**TASK INPUTS**
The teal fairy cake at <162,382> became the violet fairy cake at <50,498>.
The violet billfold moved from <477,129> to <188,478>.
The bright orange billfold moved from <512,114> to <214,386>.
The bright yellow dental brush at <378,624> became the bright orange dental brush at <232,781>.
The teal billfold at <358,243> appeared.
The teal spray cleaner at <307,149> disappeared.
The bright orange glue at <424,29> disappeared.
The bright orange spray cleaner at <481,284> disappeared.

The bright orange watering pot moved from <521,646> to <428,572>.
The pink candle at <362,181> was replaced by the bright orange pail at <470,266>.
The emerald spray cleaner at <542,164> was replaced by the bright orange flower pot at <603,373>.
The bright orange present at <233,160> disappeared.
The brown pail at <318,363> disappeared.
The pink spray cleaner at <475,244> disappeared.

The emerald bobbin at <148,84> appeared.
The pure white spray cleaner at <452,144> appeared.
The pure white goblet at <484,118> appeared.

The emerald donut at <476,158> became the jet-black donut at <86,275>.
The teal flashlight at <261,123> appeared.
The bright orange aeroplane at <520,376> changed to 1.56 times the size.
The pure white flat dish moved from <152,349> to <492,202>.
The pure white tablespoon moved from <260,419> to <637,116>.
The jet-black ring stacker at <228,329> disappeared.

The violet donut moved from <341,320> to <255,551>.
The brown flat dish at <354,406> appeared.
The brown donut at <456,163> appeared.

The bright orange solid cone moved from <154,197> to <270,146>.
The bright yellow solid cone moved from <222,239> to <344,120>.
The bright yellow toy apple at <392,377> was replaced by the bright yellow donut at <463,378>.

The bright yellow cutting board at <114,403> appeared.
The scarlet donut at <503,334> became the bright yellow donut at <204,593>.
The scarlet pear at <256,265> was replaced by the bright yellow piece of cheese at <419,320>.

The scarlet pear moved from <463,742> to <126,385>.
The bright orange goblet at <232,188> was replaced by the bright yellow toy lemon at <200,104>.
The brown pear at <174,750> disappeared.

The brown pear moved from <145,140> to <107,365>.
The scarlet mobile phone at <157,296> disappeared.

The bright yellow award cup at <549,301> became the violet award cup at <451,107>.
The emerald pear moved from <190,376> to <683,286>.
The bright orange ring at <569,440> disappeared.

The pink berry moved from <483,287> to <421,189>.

**AIM OF THE EXERCISE**
The answer is the lines above between the line holding "The teal billfold at <358,243> appeared." and the line holding "The bright orange glue", inclusive, each written out exactly, and no others.

**RESPONSE TO THE TASK**
The teal billfold at <358,243> appeared.
The teal spray cleaner at <307,149> disappeared.
The bright orange glue at <424,29> disappeared.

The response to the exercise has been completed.